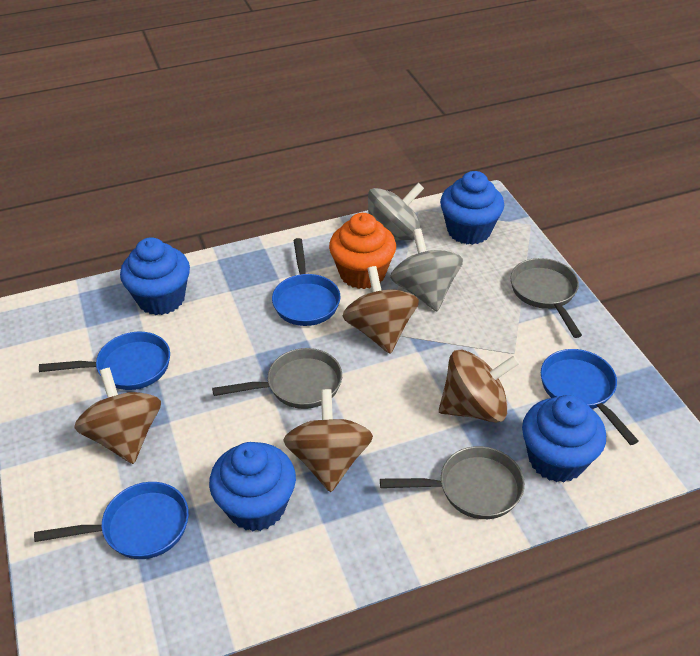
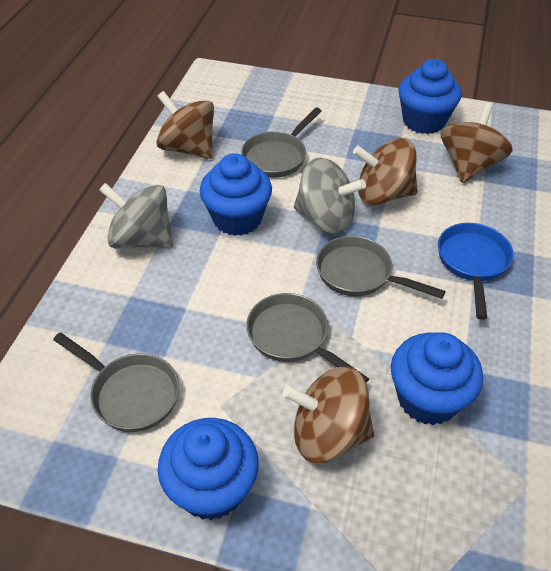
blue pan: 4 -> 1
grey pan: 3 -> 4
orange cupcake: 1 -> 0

...

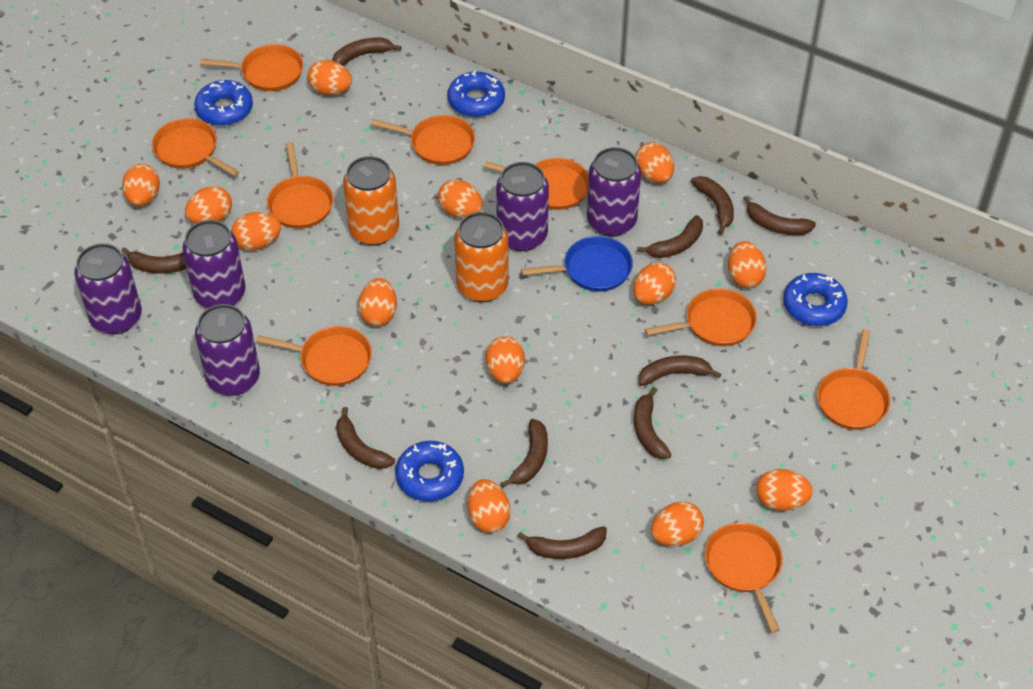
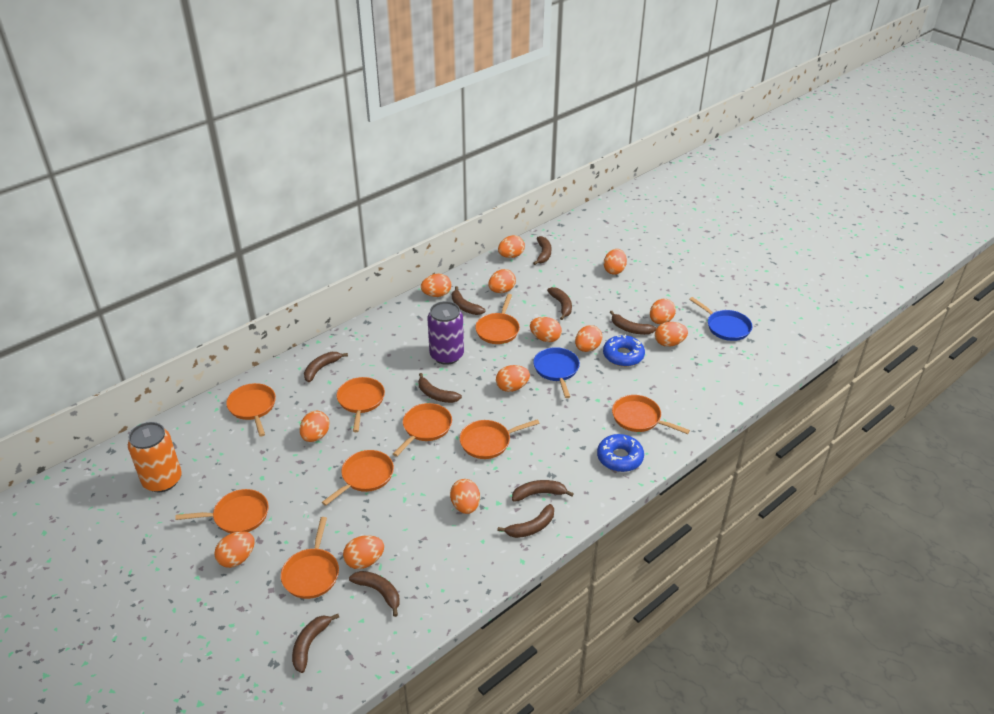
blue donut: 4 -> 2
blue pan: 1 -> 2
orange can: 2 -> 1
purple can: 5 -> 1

--

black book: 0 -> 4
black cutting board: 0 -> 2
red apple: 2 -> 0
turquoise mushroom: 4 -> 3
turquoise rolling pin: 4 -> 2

(TO DO):
What you give back must be the stretch above, starting at the line with "red apple: 2 -> 0" and ending at the line with "turquoise rolling pin: 4 -> 2", copied exactly.

(EXPECTED ANSWER):
red apple: 2 -> 0
turquoise mushroom: 4 -> 3
turquoise rolling pin: 4 -> 2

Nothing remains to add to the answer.